RECORD EXCERPTS: Begin

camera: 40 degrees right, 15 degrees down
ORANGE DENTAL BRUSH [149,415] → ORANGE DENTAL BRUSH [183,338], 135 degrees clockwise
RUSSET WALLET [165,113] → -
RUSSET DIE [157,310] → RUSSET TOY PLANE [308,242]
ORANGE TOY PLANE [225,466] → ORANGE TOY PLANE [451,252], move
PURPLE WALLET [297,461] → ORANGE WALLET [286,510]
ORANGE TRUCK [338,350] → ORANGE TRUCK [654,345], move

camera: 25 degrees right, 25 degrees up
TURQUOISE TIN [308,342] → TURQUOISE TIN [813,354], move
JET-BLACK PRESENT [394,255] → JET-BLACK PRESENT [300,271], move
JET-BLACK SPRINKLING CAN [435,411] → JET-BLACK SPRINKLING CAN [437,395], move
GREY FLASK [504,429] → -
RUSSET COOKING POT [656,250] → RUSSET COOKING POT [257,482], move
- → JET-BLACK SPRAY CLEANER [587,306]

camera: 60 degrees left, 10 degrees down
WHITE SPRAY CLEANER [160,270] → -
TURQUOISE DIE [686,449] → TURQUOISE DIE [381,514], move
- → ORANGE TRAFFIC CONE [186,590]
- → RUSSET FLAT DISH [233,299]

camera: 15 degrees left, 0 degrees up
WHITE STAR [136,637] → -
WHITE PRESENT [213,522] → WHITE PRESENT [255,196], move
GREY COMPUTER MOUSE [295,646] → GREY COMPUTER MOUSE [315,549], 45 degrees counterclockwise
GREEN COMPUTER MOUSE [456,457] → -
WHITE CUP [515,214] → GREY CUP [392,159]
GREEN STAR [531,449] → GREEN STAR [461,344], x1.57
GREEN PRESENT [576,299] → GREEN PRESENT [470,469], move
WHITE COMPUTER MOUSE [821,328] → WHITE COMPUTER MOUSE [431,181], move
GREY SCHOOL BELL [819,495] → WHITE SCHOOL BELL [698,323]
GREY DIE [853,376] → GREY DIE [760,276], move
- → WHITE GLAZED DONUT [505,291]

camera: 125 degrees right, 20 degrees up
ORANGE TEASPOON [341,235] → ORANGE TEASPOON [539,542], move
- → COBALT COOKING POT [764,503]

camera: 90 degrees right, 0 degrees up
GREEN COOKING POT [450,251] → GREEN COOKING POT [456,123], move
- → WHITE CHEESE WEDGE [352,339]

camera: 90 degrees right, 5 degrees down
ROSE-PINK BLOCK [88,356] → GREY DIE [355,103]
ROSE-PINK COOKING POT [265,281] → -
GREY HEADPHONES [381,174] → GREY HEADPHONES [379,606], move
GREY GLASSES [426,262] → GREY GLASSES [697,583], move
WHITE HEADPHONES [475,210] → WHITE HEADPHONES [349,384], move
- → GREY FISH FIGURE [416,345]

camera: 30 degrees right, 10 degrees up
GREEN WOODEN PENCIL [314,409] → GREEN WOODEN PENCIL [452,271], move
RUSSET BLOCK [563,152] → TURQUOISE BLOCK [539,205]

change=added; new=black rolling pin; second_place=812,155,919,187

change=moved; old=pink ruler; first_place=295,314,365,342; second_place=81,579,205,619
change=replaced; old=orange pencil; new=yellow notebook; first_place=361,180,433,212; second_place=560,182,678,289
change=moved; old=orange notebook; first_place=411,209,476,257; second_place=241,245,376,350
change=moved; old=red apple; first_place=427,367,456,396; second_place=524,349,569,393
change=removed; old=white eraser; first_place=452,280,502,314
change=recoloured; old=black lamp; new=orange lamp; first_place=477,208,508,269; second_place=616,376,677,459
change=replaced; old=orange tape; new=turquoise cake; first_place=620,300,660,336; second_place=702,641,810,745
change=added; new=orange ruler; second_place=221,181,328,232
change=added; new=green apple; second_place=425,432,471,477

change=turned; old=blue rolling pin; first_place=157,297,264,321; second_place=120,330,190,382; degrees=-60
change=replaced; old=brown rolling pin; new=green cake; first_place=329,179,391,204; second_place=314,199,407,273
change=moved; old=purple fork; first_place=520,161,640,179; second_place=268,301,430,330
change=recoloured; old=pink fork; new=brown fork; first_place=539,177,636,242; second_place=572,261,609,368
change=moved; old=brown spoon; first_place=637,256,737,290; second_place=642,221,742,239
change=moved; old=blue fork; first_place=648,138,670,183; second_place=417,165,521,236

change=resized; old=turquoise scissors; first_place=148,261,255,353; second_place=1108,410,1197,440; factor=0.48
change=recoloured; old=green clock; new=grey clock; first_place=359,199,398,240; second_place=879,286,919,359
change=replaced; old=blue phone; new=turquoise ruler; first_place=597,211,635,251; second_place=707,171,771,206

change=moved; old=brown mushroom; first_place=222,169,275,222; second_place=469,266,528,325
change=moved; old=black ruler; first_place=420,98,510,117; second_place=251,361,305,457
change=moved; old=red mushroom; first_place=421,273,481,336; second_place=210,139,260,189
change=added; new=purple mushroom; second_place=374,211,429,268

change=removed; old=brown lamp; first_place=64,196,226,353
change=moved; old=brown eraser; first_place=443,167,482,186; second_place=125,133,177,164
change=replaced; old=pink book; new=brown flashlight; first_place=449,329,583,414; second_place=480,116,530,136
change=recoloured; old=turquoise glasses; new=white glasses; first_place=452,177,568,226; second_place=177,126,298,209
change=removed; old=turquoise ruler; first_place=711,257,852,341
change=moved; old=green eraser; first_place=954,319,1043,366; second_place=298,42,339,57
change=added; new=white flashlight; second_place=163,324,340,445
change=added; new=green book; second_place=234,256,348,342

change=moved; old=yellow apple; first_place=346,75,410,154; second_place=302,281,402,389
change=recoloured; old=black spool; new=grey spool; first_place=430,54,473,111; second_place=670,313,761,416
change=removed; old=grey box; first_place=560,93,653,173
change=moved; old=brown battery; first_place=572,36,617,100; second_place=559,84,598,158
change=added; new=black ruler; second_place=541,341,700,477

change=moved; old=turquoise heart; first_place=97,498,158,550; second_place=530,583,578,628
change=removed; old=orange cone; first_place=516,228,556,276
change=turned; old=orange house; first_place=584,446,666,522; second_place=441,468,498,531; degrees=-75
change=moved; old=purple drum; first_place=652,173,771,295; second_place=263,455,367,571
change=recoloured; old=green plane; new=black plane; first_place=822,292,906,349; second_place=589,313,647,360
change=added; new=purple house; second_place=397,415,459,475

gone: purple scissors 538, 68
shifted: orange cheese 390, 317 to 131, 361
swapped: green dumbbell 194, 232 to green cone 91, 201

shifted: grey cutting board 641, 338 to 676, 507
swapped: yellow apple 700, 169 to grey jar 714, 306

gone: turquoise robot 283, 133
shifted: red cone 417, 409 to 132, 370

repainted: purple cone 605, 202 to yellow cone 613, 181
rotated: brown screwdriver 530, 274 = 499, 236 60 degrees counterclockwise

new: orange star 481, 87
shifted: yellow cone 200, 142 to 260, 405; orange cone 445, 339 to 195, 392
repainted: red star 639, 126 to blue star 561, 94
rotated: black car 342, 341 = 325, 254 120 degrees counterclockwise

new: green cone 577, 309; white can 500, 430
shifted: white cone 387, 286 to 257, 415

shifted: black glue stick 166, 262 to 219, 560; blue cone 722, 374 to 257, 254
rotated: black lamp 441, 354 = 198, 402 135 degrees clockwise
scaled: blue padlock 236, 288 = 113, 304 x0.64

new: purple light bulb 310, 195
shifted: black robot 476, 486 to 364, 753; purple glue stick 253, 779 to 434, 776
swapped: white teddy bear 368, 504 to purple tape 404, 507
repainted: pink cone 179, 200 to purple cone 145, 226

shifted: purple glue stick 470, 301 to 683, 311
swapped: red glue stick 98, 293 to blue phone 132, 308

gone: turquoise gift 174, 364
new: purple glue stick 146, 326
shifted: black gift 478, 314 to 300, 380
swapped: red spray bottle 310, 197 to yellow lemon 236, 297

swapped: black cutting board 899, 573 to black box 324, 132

RECORD EXCERPTS: End

▶ _ABOUT THIS TASK_:
From the entries above, restate word for word the lines from the line containing "change=added; new=white flashlight;" to the line containing "rotated: black lamp", both ends included, and nothing more.

▶ _TASK RESPONSE_:
change=added; new=white flashlight; second_place=163,324,340,445
change=added; new=green book; second_place=234,256,348,342

change=moved; old=yellow apple; first_place=346,75,410,154; second_place=302,281,402,389
change=recoloured; old=black spool; new=grey spool; first_place=430,54,473,111; second_place=670,313,761,416
change=removed; old=grey box; first_place=560,93,653,173
change=moved; old=brown battery; first_place=572,36,617,100; second_place=559,84,598,158
change=added; new=black ruler; second_place=541,341,700,477

change=moved; old=turquoise heart; first_place=97,498,158,550; second_place=530,583,578,628
change=removed; old=orange cone; first_place=516,228,556,276
change=turned; old=orange house; first_place=584,446,666,522; second_place=441,468,498,531; degrees=-75
change=moved; old=purple drum; first_place=652,173,771,295; second_place=263,455,367,571
change=recoloured; old=green plane; new=black plane; first_place=822,292,906,349; second_place=589,313,647,360
change=added; new=purple house; second_place=397,415,459,475

gone: purple scissors 538, 68
shifted: orange cheese 390, 317 to 131, 361
swapped: green dumbbell 194, 232 to green cone 91, 201

shifted: grey cutting board 641, 338 to 676, 507
swapped: yellow apple 700, 169 to grey jar 714, 306

gone: turquoise robot 283, 133
shifted: red cone 417, 409 to 132, 370

repainted: purple cone 605, 202 to yellow cone 613, 181
rotated: brown screwdriver 530, 274 = 499, 236 60 degrees counterclockwise

new: orange star 481, 87
shifted: yellow cone 200, 142 to 260, 405; orange cone 445, 339 to 195, 392
repainted: red star 639, 126 to blue star 561, 94
rotated: black car 342, 341 = 325, 254 120 degrees counterclockwise

new: green cone 577, 309; white can 500, 430
shifted: white cone 387, 286 to 257, 415

shifted: black glue stick 166, 262 to 219, 560; blue cone 722, 374 to 257, 254
rotated: black lamp 441, 354 = 198, 402 135 degrees clockwise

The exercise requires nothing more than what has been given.